Your task »
Transcribe word for word the lines spanning the line with "red line at" through the end of the records.

Saved data entries
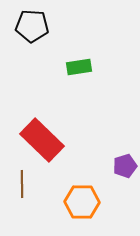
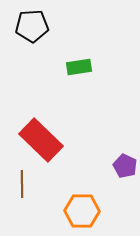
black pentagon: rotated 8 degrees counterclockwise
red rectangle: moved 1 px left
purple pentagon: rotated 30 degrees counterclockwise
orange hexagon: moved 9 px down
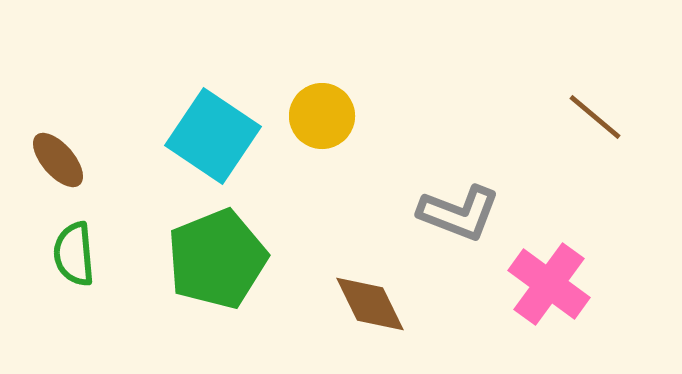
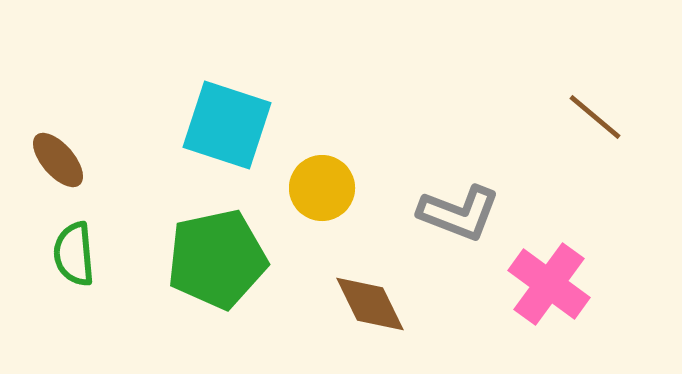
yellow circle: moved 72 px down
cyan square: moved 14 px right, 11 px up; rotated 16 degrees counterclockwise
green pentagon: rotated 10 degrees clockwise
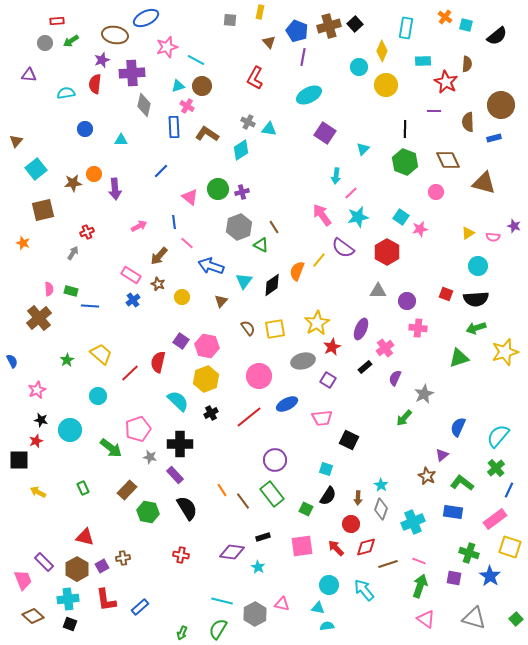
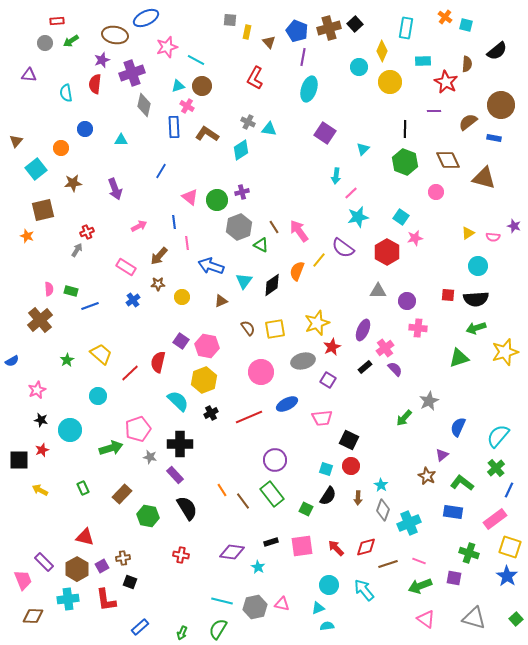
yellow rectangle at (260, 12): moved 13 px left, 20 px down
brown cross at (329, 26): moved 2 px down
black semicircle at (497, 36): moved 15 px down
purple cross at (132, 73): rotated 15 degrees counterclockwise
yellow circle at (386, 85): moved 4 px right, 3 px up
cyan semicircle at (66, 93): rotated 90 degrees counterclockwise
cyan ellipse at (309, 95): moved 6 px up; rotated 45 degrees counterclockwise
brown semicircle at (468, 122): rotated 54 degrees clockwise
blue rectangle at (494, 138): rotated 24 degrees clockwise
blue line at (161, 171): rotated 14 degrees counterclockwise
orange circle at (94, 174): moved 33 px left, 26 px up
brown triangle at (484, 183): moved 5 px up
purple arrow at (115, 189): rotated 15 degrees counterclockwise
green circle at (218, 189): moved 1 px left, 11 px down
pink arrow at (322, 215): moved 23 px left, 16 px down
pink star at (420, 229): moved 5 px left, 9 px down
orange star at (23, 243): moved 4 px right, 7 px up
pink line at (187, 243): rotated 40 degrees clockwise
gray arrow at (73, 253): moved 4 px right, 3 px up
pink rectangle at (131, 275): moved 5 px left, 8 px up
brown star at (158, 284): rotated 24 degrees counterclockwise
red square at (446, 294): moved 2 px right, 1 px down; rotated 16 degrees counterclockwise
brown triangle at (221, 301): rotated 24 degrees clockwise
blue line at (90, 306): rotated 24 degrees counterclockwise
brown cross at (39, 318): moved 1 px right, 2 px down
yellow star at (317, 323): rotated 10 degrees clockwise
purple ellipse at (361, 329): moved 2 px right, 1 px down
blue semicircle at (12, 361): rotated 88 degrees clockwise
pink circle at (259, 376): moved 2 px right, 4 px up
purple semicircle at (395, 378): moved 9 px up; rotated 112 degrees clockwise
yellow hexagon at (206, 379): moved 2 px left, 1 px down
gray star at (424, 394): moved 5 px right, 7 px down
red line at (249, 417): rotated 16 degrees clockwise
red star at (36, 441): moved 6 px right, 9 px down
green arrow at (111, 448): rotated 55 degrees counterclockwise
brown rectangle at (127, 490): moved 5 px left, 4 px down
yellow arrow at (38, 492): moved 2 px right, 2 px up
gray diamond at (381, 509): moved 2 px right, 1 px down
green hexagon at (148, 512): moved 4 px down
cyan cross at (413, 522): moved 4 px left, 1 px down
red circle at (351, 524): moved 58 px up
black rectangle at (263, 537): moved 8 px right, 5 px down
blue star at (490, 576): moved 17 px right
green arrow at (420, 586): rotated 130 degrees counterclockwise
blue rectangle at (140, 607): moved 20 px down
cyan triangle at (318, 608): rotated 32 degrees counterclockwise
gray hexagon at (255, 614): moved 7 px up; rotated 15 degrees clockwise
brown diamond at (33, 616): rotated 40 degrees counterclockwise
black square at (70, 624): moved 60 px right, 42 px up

Response below »
red line at (249, 417): rotated 16 degrees clockwise
red star at (36, 441): moved 6 px right, 9 px down
green arrow at (111, 448): rotated 55 degrees counterclockwise
brown rectangle at (127, 490): moved 5 px left, 4 px down
yellow arrow at (38, 492): moved 2 px right, 2 px up
gray diamond at (381, 509): moved 2 px right, 1 px down
green hexagon at (148, 512): moved 4 px down
cyan cross at (413, 522): moved 4 px left, 1 px down
red circle at (351, 524): moved 58 px up
black rectangle at (263, 537): moved 8 px right, 5 px down
blue star at (490, 576): moved 17 px right
green arrow at (420, 586): rotated 130 degrees counterclockwise
blue rectangle at (140, 607): moved 20 px down
cyan triangle at (318, 608): rotated 32 degrees counterclockwise
gray hexagon at (255, 614): moved 7 px up; rotated 15 degrees clockwise
brown diamond at (33, 616): rotated 40 degrees counterclockwise
black square at (70, 624): moved 60 px right, 42 px up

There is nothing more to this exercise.